# [Your assignment]
Every line below should come back exactly as written, though the pictures stay out.

# [Given material]
● ● ● ● ● ● ●

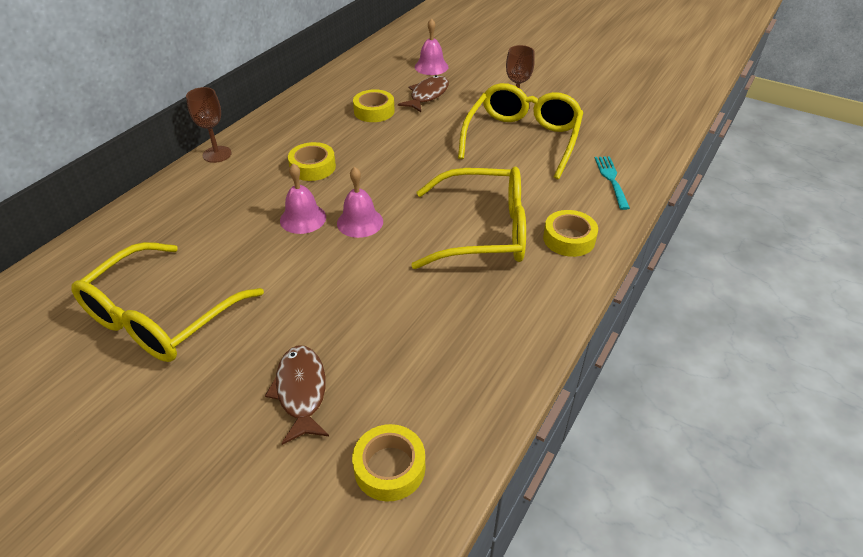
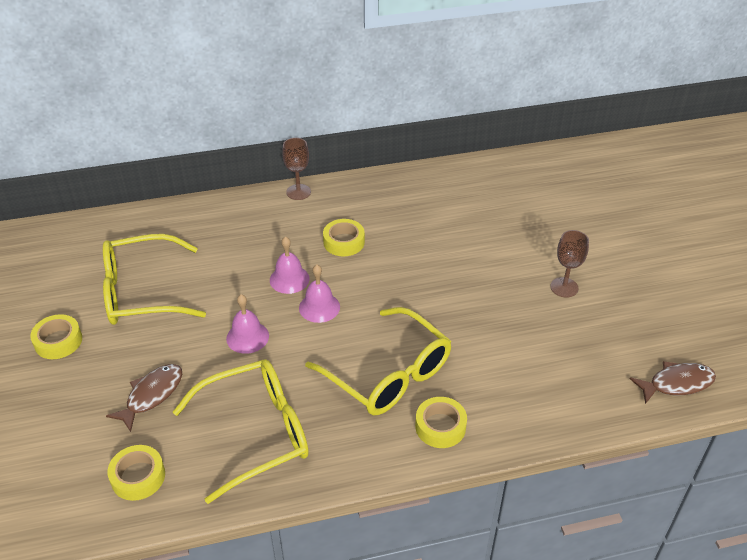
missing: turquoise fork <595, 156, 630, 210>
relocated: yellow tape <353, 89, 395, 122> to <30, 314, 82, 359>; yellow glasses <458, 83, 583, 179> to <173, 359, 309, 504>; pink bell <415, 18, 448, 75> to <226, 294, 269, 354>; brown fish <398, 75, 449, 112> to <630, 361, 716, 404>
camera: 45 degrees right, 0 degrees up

● ● ● ● ● ● ●

# [Output below]
missing: turquoise fork <595, 156, 630, 210>
relocated: yellow tape <353, 89, 395, 122> to <30, 314, 82, 359>; yellow glasses <458, 83, 583, 179> to <173, 359, 309, 504>; pink bell <415, 18, 448, 75> to <226, 294, 269, 354>; brown fish <398, 75, 449, 112> to <630, 361, 716, 404>
camera: 45 degrees right, 0 degrees up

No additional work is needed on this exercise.